● Work item:
Transcribe these records exactly, dropping every picture.
======== Listed records
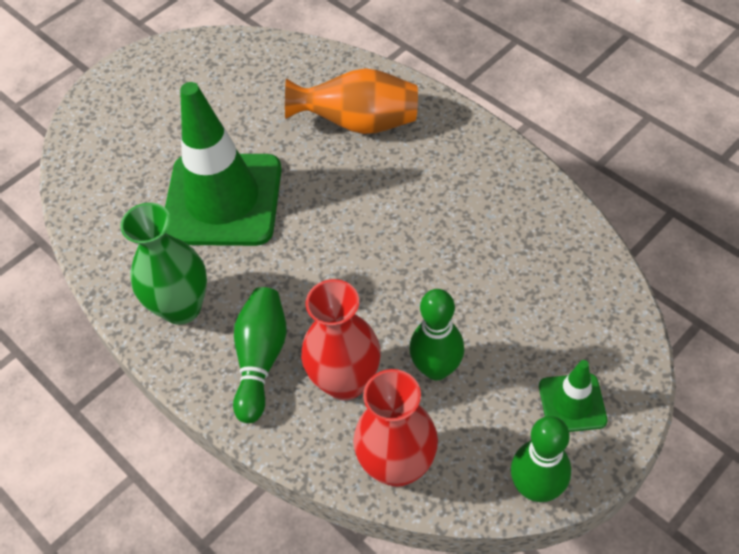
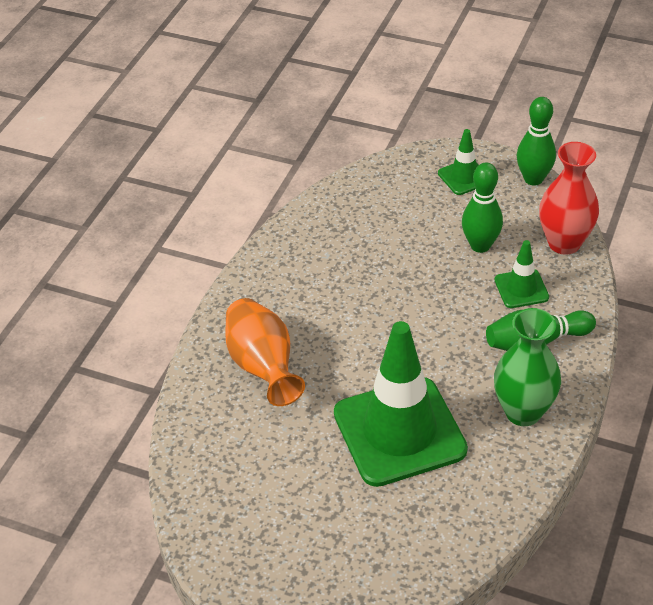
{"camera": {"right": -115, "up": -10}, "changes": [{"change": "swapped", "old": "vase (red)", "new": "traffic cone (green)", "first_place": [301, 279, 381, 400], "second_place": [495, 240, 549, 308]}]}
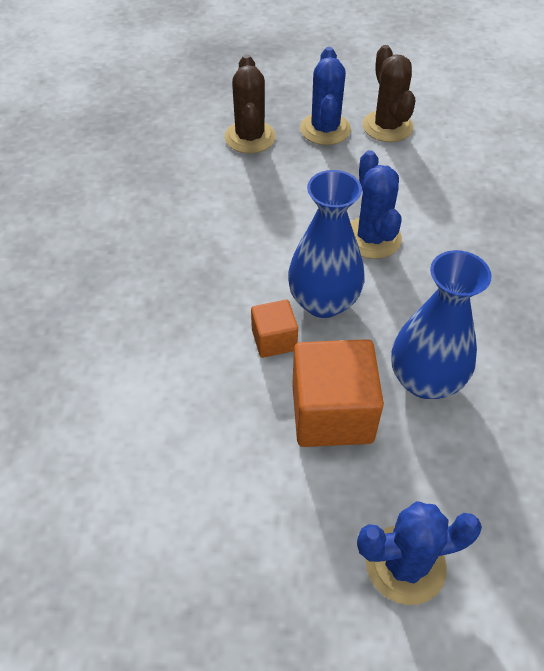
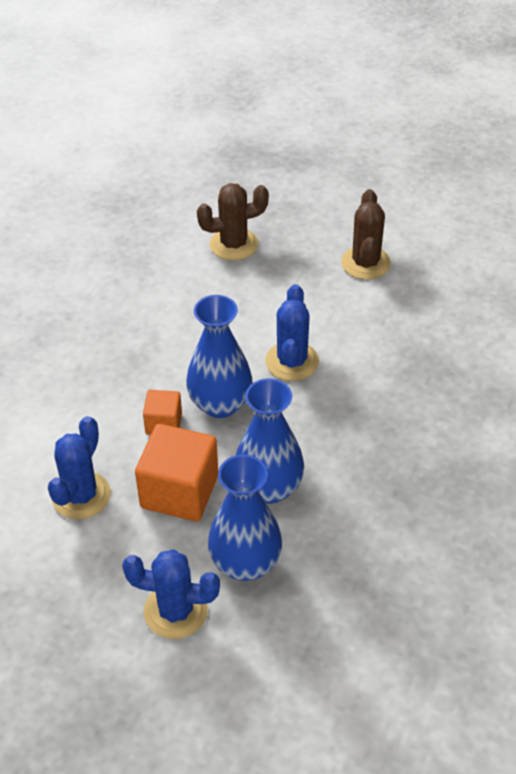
{"camera": {"right": 20, "up": -5}, "changes": [{"change": "new", "new": "vase (blue)", "second_place": [208, 454, 282, 581]}, {"change": "shifted", "old": "cactus (blue)", "first_place": [300, 47, 351, 145], "second_place": [48, 416, 111, 519]}, {"change": "rotated", "old": "cactus (brown)", "first_place": [224, 54, 276, 154], "second_place": [197, 183, 269, 261], "degrees": 60}]}
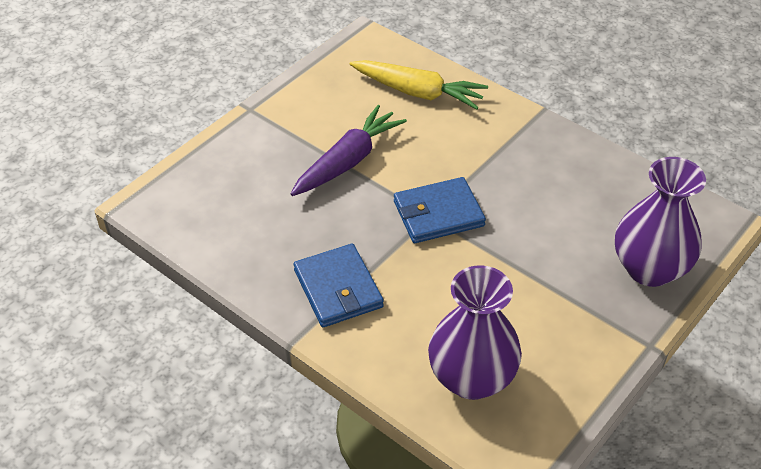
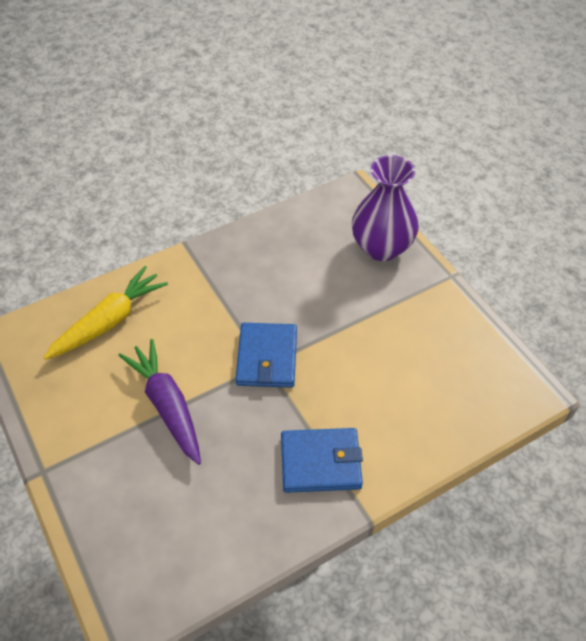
{"camera": {"right": -70, "up": 5}, "changes": [{"change": "gone", "old": "vase (purple)", "first_place": [428, 265, 522, 400]}]}
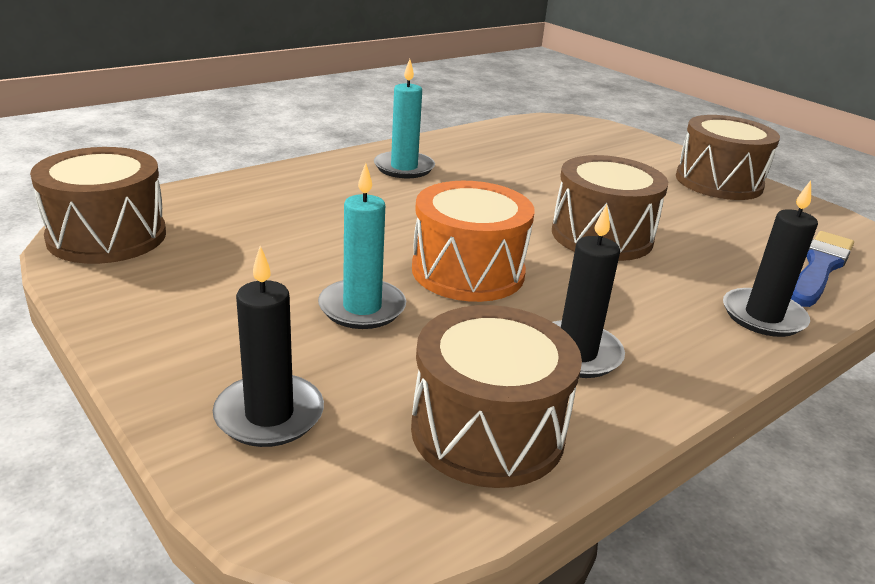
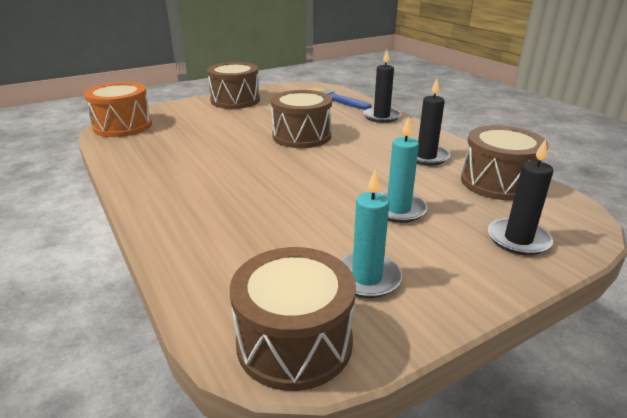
{"camera": {"right": -80, "up": 0}, "changes": [{"change": "shifted", "old": "candle (turquoise)", "first_place": [374, 59, 435, 178], "second_place": [340, 170, 402, 298]}, {"change": "shifted", "old": "drum (orange)", "first_place": [412, 181, 535, 302], "second_place": [84, 82, 152, 137]}]}
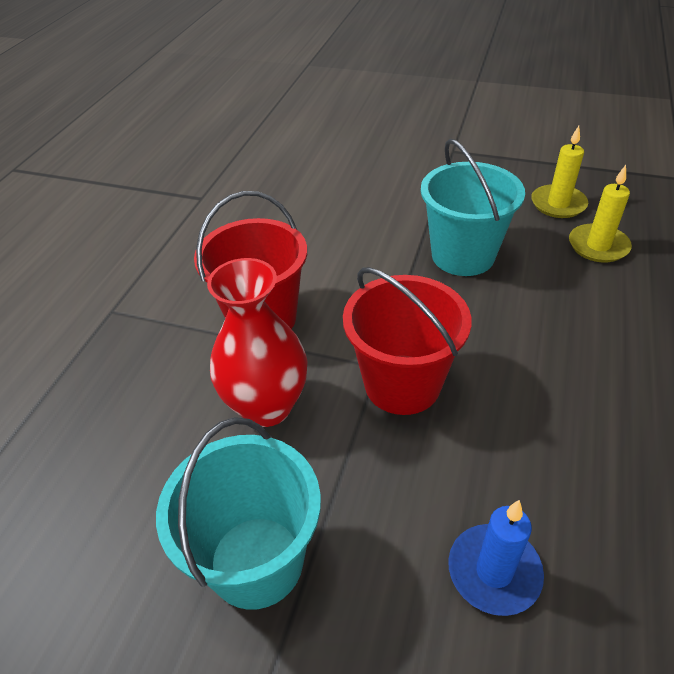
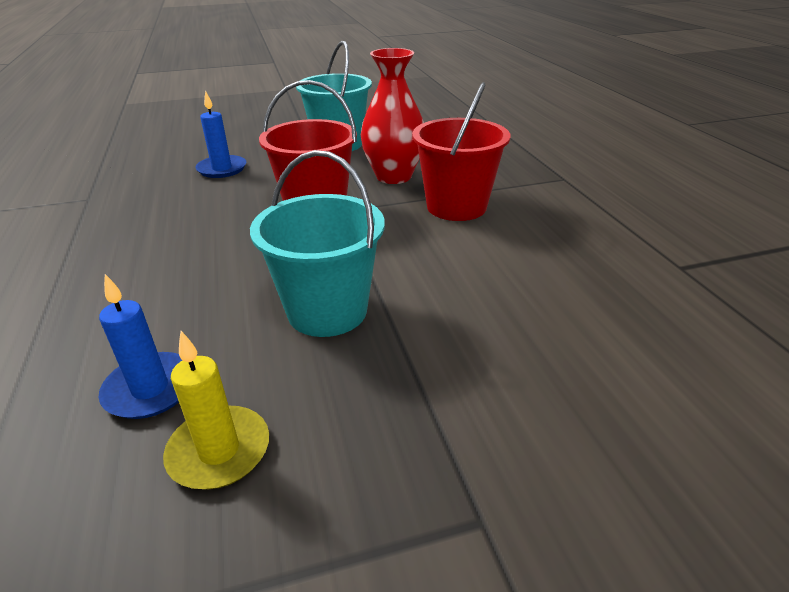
{"camera": {"right": 145, "up": -10}, "changes": [{"change": "repainted", "old": "candle (yellow)", "new": "candle (blue)", "first_place": [569, 165, 632, 263], "second_place": [98, 274, 182, 419]}]}
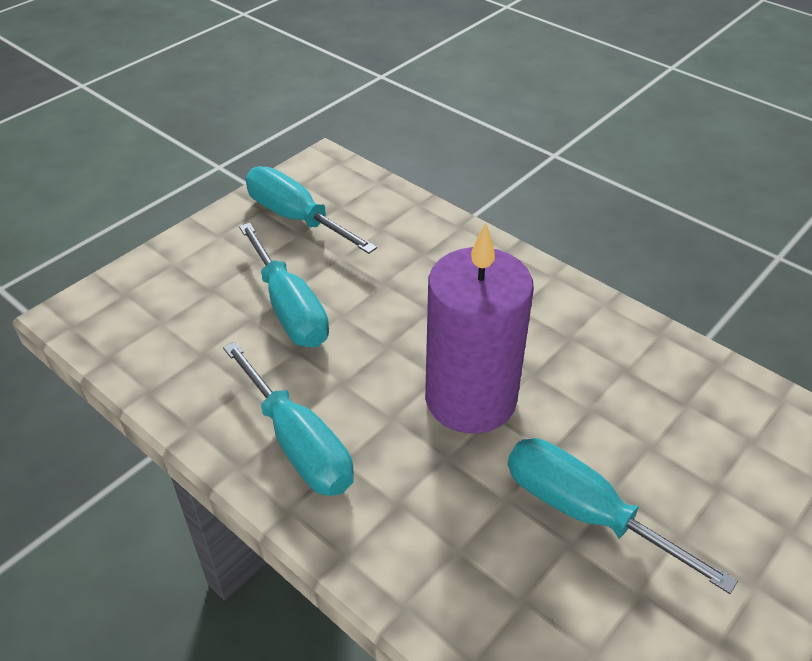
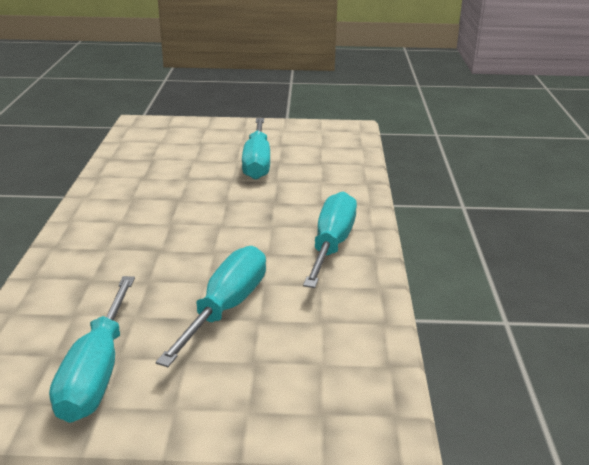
{"camera": {"right": -130, "up": -15}, "changes": [{"change": "gone", "old": "candle (purple)", "first_place": [425, 223, 534, 434]}]}
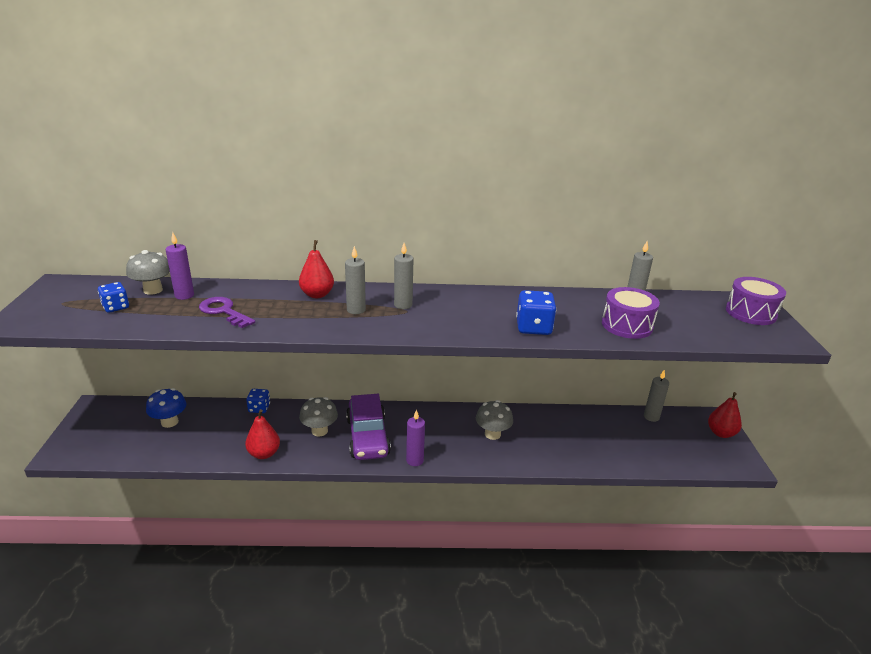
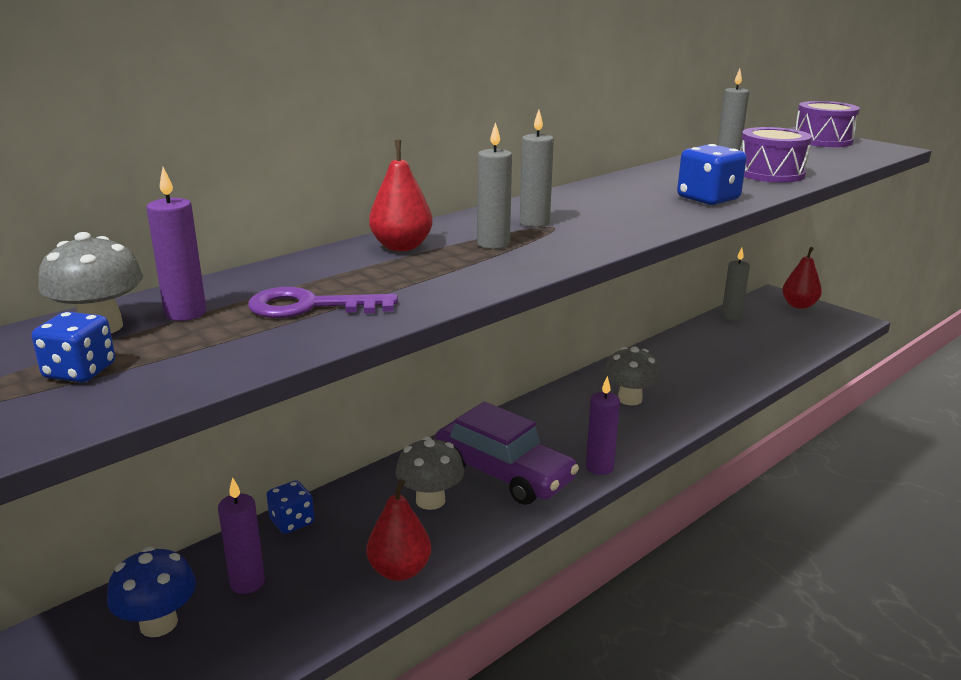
{"camera": {"right": -40, "up": -5}, "changes": [{"change": "new", "new": "candle (purple)", "second_place": [218, 477, 265, 594]}]}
================
● Solution below:
{"camera": {"right": -115, "up": -10}, "changes": [{"change": "swapped", "old": "vase (red)", "new": "traffic cone (green)", "first_place": [301, 279, 381, 400], "second_place": [495, 240, 549, 308]}]}
{"camera": {"right": 20, "up": -5}, "changes": [{"change": "new", "new": "vase (blue)", "second_place": [208, 454, 282, 581]}, {"change": "shifted", "old": "cactus (blue)", "first_place": [300, 47, 351, 145], "second_place": [48, 416, 111, 519]}, {"change": "rotated", "old": "cactus (brown)", "first_place": [224, 54, 276, 154], "second_place": [197, 183, 269, 261], "degrees": 60}]}
{"camera": {"right": -70, "up": 5}, "changes": [{"change": "gone", "old": "vase (purple)", "first_place": [428, 265, 522, 400]}]}
{"camera": {"right": -80, "up": 0}, "changes": [{"change": "shifted", "old": "candle (turquoise)", "first_place": [374, 59, 435, 178], "second_place": [340, 170, 402, 298]}, {"change": "shifted", "old": "drum (orange)", "first_place": [412, 181, 535, 302], "second_place": [84, 82, 152, 137]}]}
{"camera": {"right": 145, "up": -10}, "changes": [{"change": "repainted", "old": "candle (yellow)", "new": "candle (blue)", "first_place": [569, 165, 632, 263], "second_place": [98, 274, 182, 419]}]}
{"camera": {"right": -130, "up": -15}, "changes": [{"change": "gone", "old": "candle (purple)", "first_place": [425, 223, 534, 434]}]}
{"camera": {"right": -40, "up": -5}, "changes": [{"change": "new", "new": "candle (purple)", "second_place": [218, 477, 265, 594]}]}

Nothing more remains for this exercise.